═══ Input for this task ═══
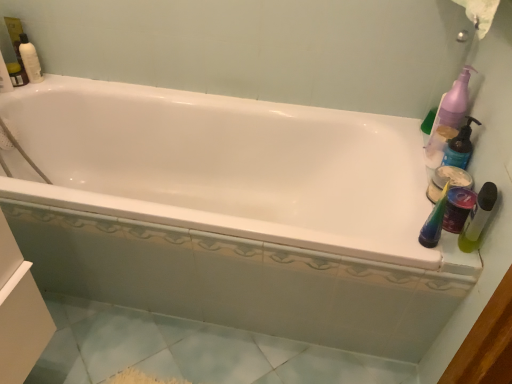
Identify the location of green matte bottle at right, marked as the 2th mouthwash in a back-to-front arrangement. (477, 218).

What do you see at coordinates (477, 218) in the screenshot? The height and width of the screenshot is (384, 512). I see `green matte bottle at right, placed as the 1th mouthwash when sorted from front to back` at bounding box center [477, 218].

What do you see at coordinates (460, 147) in the screenshot? The height and width of the screenshot is (384, 512). I see `matte white container at right, arranged as the 1th cleaning product when ordered from the bottom` at bounding box center [460, 147].

Find the location of `purple plastic pump bottle at upper right, arranged as the first cleaning product when viewed from the top`. purple plastic pump bottle at upper right, arranged as the first cleaning product when viewed from the top is located at coordinates (448, 118).

Considering the positions of point (440, 126) and point (128, 282), is point (440, 126) closer or farther from the camera than point (128, 282)?

Clearly, point (440, 126) is closer to the camera than point (128, 282).

The image size is (512, 384). In the image, there is a purple plastic pump bottle at upper right, which is counted as the 2th cleaning product, starting from the bottom. What are the coordinates of `bathtub below it (from a real-world perspective)` in the screenshot? It's located at (233, 213).

Is purple plastic pump bottle at upper right, which is counted as the 2th cleaning product, starting from the bottom, taller or shorter than white glossy bathtub at center?

Clearly, purple plastic pump bottle at upper right, which is counted as the 2th cleaning product, starting from the bottom, is shorter compared to white glossy bathtub at center.

From the picture: In the image, is purple plastic pump bottle at upper right, which is counted as the 2th cleaning product, starting from the bottom, positioned in front of or behind white glossy bathtub at center?

In the image, purple plastic pump bottle at upper right, which is counted as the 2th cleaning product, starting from the bottom, appears behind white glossy bathtub at center.

Would you consider green matte bottle at right, the 1th mouthwash positioned from the back, to be distant from green matte bottle at right, placed as the 1th mouthwash when sorted from front to back?

green matte bottle at right, the 1th mouthwash positioned from the back, is near green matte bottle at right, placed as the 1th mouthwash when sorted from front to back, not far away.

Is green matte bottle at right, the 1th mouthwash positioned from the back, bigger than green matte bottle at right, placed as the 1th mouthwash when sorted from front to back?

Indeed, green matte bottle at right, the 1th mouthwash positioned from the back, has a larger size compared to green matte bottle at right, placed as the 1th mouthwash when sorted from front to back.

This screenshot has width=512, height=384. Identify the location of mouthwash that appears behind the green matte bottle at right, placed as the 1th mouthwash when sorted from front to back. (447, 181).

Does matte white container at right, arranged as the 1th cleaning product when ordered from the bottom, turn towards purple plastic pump bottle at upper right, arranged as the first cleaning product when viewed from the top?

No, matte white container at right, arranged as the 1th cleaning product when ordered from the bottom, is not oriented towards purple plastic pump bottle at upper right, arranged as the first cleaning product when viewed from the top.

Considering the positions of points (445, 149) and (460, 98), is point (445, 149) farther from camera compared to point (460, 98)?

Yes.

From the picture: From a real-world perspective, is matte white container at right, arranged as the 1th cleaning product when ordered from the bottom, beneath purple plastic pump bottle at upper right, arranged as the first cleaning product when viewed from the top?

Yes, from a real-world perspective, matte white container at right, arranged as the 1th cleaning product when ordered from the bottom, is beneath purple plastic pump bottle at upper right, arranged as the first cleaning product when viewed from the top.

Does matte white container at right, arranged as the 1th cleaning product when ordered from the bottom, touch green matte bottle at right, placed as the 1th mouthwash when sorted from front to back?

There is a gap between matte white container at right, arranged as the 1th cleaning product when ordered from the bottom, and green matte bottle at right, placed as the 1th mouthwash when sorted from front to back.

Looking at this image, is matte white container at right, arranged as the 1th cleaning product when ordered from the bottom, bigger than green matte bottle at right, placed as the 1th mouthwash when sorted from front to back?

Yes, matte white container at right, arranged as the 1th cleaning product when ordered from the bottom, is bigger than green matte bottle at right, placed as the 1th mouthwash when sorted from front to back.

From the green matte bottle at right, placed as the 1th mouthwash when sorted from front to back, count 1st cleaning products backward and point to it. Please provide its 2D coordinates.

[(460, 147)]

Is green matte bottle at right, marked as the 2th mouthwash in a back-to-front arrangement, positioned with its back to purple plastic pump bottle at upper right, which is counted as the 2th cleaning product, starting from the bottom?

No, green matte bottle at right, marked as the 2th mouthwash in a back-to-front arrangement,'s orientation is not away from purple plastic pump bottle at upper right, which is counted as the 2th cleaning product, starting from the bottom.

Is green matte bottle at right, marked as the 2th mouthwash in a back-to-front arrangement, positioned before purple plastic pump bottle at upper right, arranged as the first cleaning product when viewed from the top?

Yes, the depth of green matte bottle at right, marked as the 2th mouthwash in a back-to-front arrangement, is less than that of purple plastic pump bottle at upper right, arranged as the first cleaning product when viewed from the top.

From the image's perspective, is green matte bottle at right, placed as the 1th mouthwash when sorted from front to back, above or below purple plastic pump bottle at upper right, arranged as the first cleaning product when viewed from the top?

From the image's perspective, green matte bottle at right, placed as the 1th mouthwash when sorted from front to back, appears below purple plastic pump bottle at upper right, arranged as the first cleaning product when viewed from the top.

From a real-world perspective, is green matte bottle at right, placed as the 1th mouthwash when sorted from front to back, on purple plastic pump bottle at upper right, arranged as the first cleaning product when viewed from the top?

No.

In the scene shown: Does purple plastic pump bottle at upper right, which is counted as the 2th cleaning product, starting from the bottom, appear on the left side of green matte bottle at right, placed as the 1th mouthwash when sorted from front to back?

No, purple plastic pump bottle at upper right, which is counted as the 2th cleaning product, starting from the bottom, is not to the left of green matte bottle at right, placed as the 1th mouthwash when sorted from front to back.

Which is farther from the camera, (443, 119) or (476, 206)?

Positioned behind is point (443, 119).

Would you say purple plastic pump bottle at upper right, which is counted as the 2th cleaning product, starting from the bottom, contains green matte bottle at right, placed as the 1th mouthwash when sorted from front to back?

Actually, green matte bottle at right, placed as the 1th mouthwash when sorted from front to back, is outside purple plastic pump bottle at upper right, which is counted as the 2th cleaning product, starting from the bottom.

Considering their positions, is purple plastic pump bottle at upper right, which is counted as the 2th cleaning product, starting from the bottom, located in front of or behind green matte bottle at right, marked as the 2th mouthwash in a back-to-front arrangement?

Visually, purple plastic pump bottle at upper right, which is counted as the 2th cleaning product, starting from the bottom, is located behind green matte bottle at right, marked as the 2th mouthwash in a back-to-front arrangement.

Is point (483, 209) closer or farther from the camera than point (471, 179)?

Point (483, 209) is closer to the camera than point (471, 179).

Are green matte bottle at right, marked as the 2th mouthwash in a back-to-front arrangement, and green matte bottle at right, the 1th mouthwash positioned from the back, located far from each other?

No, green matte bottle at right, marked as the 2th mouthwash in a back-to-front arrangement, is not far away from green matte bottle at right, the 1th mouthwash positioned from the back.

Considering the sizes of green matte bottle at right, marked as the 2th mouthwash in a back-to-front arrangement, and green matte bottle at right, the 2th mouthwash viewed from the front, in the image, is green matte bottle at right, marked as the 2th mouthwash in a back-to-front arrangement, wider or thinner than green matte bottle at right, the 2th mouthwash viewed from the front,?

In the image, green matte bottle at right, marked as the 2th mouthwash in a back-to-front arrangement, appears to be more narrow than green matte bottle at right, the 2th mouthwash viewed from the front.

Does green matte bottle at right, marked as the 2th mouthwash in a back-to-front arrangement, have a larger size compared to green matte bottle at right, the 2th mouthwash viewed from the front?

No.

Identify the location of bathtub located underneath the purple plastic pump bottle at upper right, which is counted as the 2th cleaning product, starting from the bottom (from a real-world perspective). (233, 213).

The width and height of the screenshot is (512, 384). What are the coordinates of `mouthwash on the left of green matte bottle at right, the 1th mouthwash positioned from the back` in the screenshot? It's located at (477, 218).

When comparing their distances from green matte bottle at right, placed as the 1th mouthwash when sorted from front to back, does purple plastic pump bottle at upper right, arranged as the first cleaning product when viewed from the top, or matte white container at right, arranged as the 1th cleaning product when ordered from the bottom, seem further?

purple plastic pump bottle at upper right, arranged as the first cleaning product when viewed from the top, is positioned further to the anchor green matte bottle at right, placed as the 1th mouthwash when sorted from front to back.

Estimate the real-world distances between objects in this image. Which object is closer to matte white container at right, arranged as the 1th cleaning product when ordered from the bottom, green matte bottle at right, the 1th mouthwash positioned from the back, or white glossy bathtub at center?

Based on the image, green matte bottle at right, the 1th mouthwash positioned from the back, appears to be nearer to matte white container at right, arranged as the 1th cleaning product when ordered from the bottom.

When comparing their distances from green matte bottle at right, the 1th mouthwash positioned from the back, does matte white container at right, arranged as the 1th cleaning product when ordered from the bottom, or white glossy bathtub at center seem closer?

matte white container at right, arranged as the 1th cleaning product when ordered from the bottom, lies closer to green matte bottle at right, the 1th mouthwash positioned from the back, than the other object.

Considering their positions, is green matte bottle at right, the 1th mouthwash positioned from the back, positioned further to white glossy bathtub at center than purple plastic pump bottle at upper right, which is counted as the 2th cleaning product, starting from the bottom?

green matte bottle at right, the 1th mouthwash positioned from the back, lies further to white glossy bathtub at center than the other object.

Based on their spatial positions, is green matte bottle at right, placed as the 1th mouthwash when sorted from front to back, or white glossy bathtub at center closer to green matte bottle at right, the 1th mouthwash positioned from the back?

green matte bottle at right, placed as the 1th mouthwash when sorted from front to back, is closer to green matte bottle at right, the 1th mouthwash positioned from the back.

From the image, which object appears to be farther from purple plastic pump bottle at upper right, which is counted as the 2th cleaning product, starting from the bottom, matte white container at right, arranged as the 1th cleaning product when ordered from the bottom, or green matte bottle at right, the 2th mouthwash viewed from the front?

The object further to purple plastic pump bottle at upper right, which is counted as the 2th cleaning product, starting from the bottom, is green matte bottle at right, the 2th mouthwash viewed from the front.

When comparing their distances from green matte bottle at right, the 2th mouthwash viewed from the front, does purple plastic pump bottle at upper right, which is counted as the 2th cleaning product, starting from the bottom, or matte white container at right, arranged as the 1th cleaning product when ordered from the bottom, seem closer?

Based on the image, matte white container at right, arranged as the 1th cleaning product when ordered from the bottom, appears to be nearer to green matte bottle at right, the 2th mouthwash viewed from the front.

When comparing their distances from white glossy bathtub at center, does matte white container at right, which is the second cleaning product from top to bottom, or green matte bottle at right, the 1th mouthwash positioned from the back, seem further?

matte white container at right, which is the second cleaning product from top to bottom, lies further to white glossy bathtub at center than the other object.

Find the location of a particular element. cleaning product between purple plastic pump bottle at upper right, arranged as the first cleaning product when viewed from the top, and green matte bottle at right, the 1th mouthwash positioned from the back, in the up-down direction is located at coordinates (460, 147).

Where is `cleaning product between green matte bottle at right, placed as the 1th mouthwash when sorted from front to back, and green matte bottle at right, the 2th mouthwash viewed from the front, along the z-axis`? Image resolution: width=512 pixels, height=384 pixels. cleaning product between green matte bottle at right, placed as the 1th mouthwash when sorted from front to back, and green matte bottle at right, the 2th mouthwash viewed from the front, along the z-axis is located at coordinates (460, 147).

Where is `cleaning product that lies between purple plastic pump bottle at upper right, arranged as the first cleaning product when viewed from the top, and green matte bottle at right, marked as the 2th mouthwash in a back-to-front arrangement, from top to bottom`? The height and width of the screenshot is (384, 512). cleaning product that lies between purple plastic pump bottle at upper right, arranged as the first cleaning product when viewed from the top, and green matte bottle at right, marked as the 2th mouthwash in a back-to-front arrangement, from top to bottom is located at coordinates (460, 147).

Where is `mouthwash between purple plastic pump bottle at upper right, which is counted as the 2th cleaning product, starting from the bottom, and green matte bottle at right, marked as the 2th mouthwash in a back-to-front arrangement, vertically`? mouthwash between purple plastic pump bottle at upper right, which is counted as the 2th cleaning product, starting from the bottom, and green matte bottle at right, marked as the 2th mouthwash in a back-to-front arrangement, vertically is located at coordinates [447, 181].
═══
** Brief **
Duplicate the lines from the very first one through the line containing "coordinates (448, 118).", with both ends included. Leave the pictures out of your answer.

** Solution to the problem **
Identify the location of green matte bottle at right, marked as the 2th mouthwash in a back-to-front arrangement. (477, 218).

What do you see at coordinates (477, 218) in the screenshot? The height and width of the screenshot is (384, 512). I see `green matte bottle at right, placed as the 1th mouthwash when sorted from front to back` at bounding box center [477, 218].

What do you see at coordinates (460, 147) in the screenshot? The height and width of the screenshot is (384, 512). I see `matte white container at right, arranged as the 1th cleaning product when ordered from the bottom` at bounding box center [460, 147].

Find the location of `purple plastic pump bottle at upper right, arranged as the first cleaning product when viewed from the top`. purple plastic pump bottle at upper right, arranged as the first cleaning product when viewed from the top is located at coordinates (448, 118).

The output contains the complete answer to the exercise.